• _Data shown_
== == ==

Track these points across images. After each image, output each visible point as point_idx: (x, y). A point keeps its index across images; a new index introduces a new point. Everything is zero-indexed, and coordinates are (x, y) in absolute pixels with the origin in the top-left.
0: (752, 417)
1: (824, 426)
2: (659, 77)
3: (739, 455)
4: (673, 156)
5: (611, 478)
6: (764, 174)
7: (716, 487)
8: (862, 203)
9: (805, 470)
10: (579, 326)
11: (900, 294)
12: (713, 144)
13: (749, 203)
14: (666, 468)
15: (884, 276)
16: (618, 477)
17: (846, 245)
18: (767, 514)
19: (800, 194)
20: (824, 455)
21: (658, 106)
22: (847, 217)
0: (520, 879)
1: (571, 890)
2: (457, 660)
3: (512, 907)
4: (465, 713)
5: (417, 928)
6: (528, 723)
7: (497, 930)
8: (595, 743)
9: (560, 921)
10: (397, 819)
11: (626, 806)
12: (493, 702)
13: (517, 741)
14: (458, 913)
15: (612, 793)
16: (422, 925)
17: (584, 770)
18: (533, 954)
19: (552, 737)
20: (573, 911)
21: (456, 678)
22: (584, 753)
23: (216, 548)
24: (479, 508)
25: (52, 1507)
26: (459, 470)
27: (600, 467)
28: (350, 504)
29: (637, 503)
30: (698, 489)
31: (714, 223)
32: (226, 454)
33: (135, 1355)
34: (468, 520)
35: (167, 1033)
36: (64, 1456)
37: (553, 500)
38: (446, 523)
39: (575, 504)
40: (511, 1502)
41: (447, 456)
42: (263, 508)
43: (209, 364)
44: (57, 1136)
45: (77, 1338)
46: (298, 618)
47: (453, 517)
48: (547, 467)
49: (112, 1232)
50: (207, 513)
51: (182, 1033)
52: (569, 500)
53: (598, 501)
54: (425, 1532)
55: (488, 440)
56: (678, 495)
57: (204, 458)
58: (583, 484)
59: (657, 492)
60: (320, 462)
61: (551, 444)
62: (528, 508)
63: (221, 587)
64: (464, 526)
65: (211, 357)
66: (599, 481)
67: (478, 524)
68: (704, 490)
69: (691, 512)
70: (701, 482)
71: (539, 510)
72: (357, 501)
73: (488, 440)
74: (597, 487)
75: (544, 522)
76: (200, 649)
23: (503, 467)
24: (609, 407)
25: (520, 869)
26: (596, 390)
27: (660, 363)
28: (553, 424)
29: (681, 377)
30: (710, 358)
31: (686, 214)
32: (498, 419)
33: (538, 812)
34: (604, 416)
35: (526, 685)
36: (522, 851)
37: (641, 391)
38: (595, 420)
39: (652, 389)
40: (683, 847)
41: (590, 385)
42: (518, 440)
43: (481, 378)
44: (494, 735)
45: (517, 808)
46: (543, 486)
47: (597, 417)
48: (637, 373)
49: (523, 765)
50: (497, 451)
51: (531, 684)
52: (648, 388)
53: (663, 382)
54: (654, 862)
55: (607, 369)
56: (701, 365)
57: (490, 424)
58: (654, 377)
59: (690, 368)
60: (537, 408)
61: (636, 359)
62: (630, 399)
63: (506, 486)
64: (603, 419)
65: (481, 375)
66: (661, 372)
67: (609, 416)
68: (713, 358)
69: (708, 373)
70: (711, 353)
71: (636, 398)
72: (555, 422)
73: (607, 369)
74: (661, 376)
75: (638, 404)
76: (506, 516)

== == ==

• _What to produce_
Copy all of the material above line for line, changing nothing.

• _Correct response_
Track these points across images. After each image, output each visible point as point_idx: (x, y). A point keeps its index across images; a new index introduces a new point. Everything is zero-indexed, and coordinates are (x, y) in absolute pixels with the origin in the top-left.
0: (752, 417)
1: (824, 426)
2: (659, 77)
3: (739, 455)
4: (673, 156)
5: (611, 478)
6: (764, 174)
7: (716, 487)
8: (862, 203)
9: (805, 470)
10: (579, 326)
11: (900, 294)
12: (713, 144)
13: (749, 203)
14: (666, 468)
15: (884, 276)
16: (618, 477)
17: (846, 245)
18: (767, 514)
19: (800, 194)
20: (824, 455)
21: (658, 106)
22: (847, 217)
0: (520, 879)
1: (571, 890)
2: (457, 660)
3: (512, 907)
4: (465, 713)
5: (417, 928)
6: (528, 723)
7: (497, 930)
8: (595, 743)
9: (560, 921)
10: (397, 819)
11: (626, 806)
12: (493, 702)
13: (517, 741)
14: (458, 913)
15: (612, 793)
16: (422, 925)
17: (584, 770)
18: (533, 954)
19: (552, 737)
20: (573, 911)
21: (456, 678)
22: (584, 753)
23: (216, 548)
24: (479, 508)
25: (52, 1507)
26: (459, 470)
27: (600, 467)
28: (350, 504)
29: (637, 503)
30: (698, 489)
31: (714, 223)
32: (226, 454)
33: (135, 1355)
34: (468, 520)
35: (167, 1033)
36: (64, 1456)
37: (553, 500)
38: (446, 523)
39: (575, 504)
40: (511, 1502)
41: (447, 456)
42: (263, 508)
43: (209, 364)
44: (57, 1136)
45: (77, 1338)
46: (298, 618)
47: (453, 517)
48: (547, 467)
49: (112, 1232)
50: (207, 513)
51: (182, 1033)
52: (569, 500)
53: (598, 501)
54: (425, 1532)
55: (488, 440)
56: (678, 495)
57: (204, 458)
58: (583, 484)
59: (657, 492)
60: (320, 462)
61: (551, 444)
62: (528, 508)
63: (221, 587)
64: (464, 526)
65: (211, 357)
66: (599, 481)
67: (478, 524)
68: (704, 490)
69: (691, 512)
70: (701, 482)
71: (539, 510)
72: (357, 501)
73: (488, 440)
74: (597, 487)
75: (544, 522)
76: (200, 649)
23: (503, 467)
24: (609, 407)
25: (520, 869)
26: (596, 390)
27: (660, 363)
28: (553, 424)
29: (681, 377)
30: (710, 358)
31: (686, 214)
32: (498, 419)
33: (538, 812)
34: (604, 416)
35: (526, 685)
36: (522, 851)
37: (641, 391)
38: (595, 420)
39: (652, 389)
40: (683, 847)
41: (590, 385)
42: (518, 440)
43: (481, 378)
44: (494, 735)
45: (517, 808)
46: (543, 486)
47: (597, 417)
48: (637, 373)
49: (523, 765)
50: (497, 451)
51: (531, 684)
52: (648, 388)
53: (663, 382)
54: (654, 862)
55: (607, 369)
56: (701, 365)
57: (490, 424)
58: (654, 377)
59: (690, 368)
60: (537, 408)
61: (636, 359)
62: (630, 399)
63: (506, 486)
64: (603, 419)
65: (481, 375)
66: (661, 372)
67: (609, 416)
68: (713, 358)
69: (708, 373)
70: (711, 353)
71: (636, 398)
72: (555, 422)
73: (607, 369)
74: (661, 376)
75: (638, 404)
76: (506, 516)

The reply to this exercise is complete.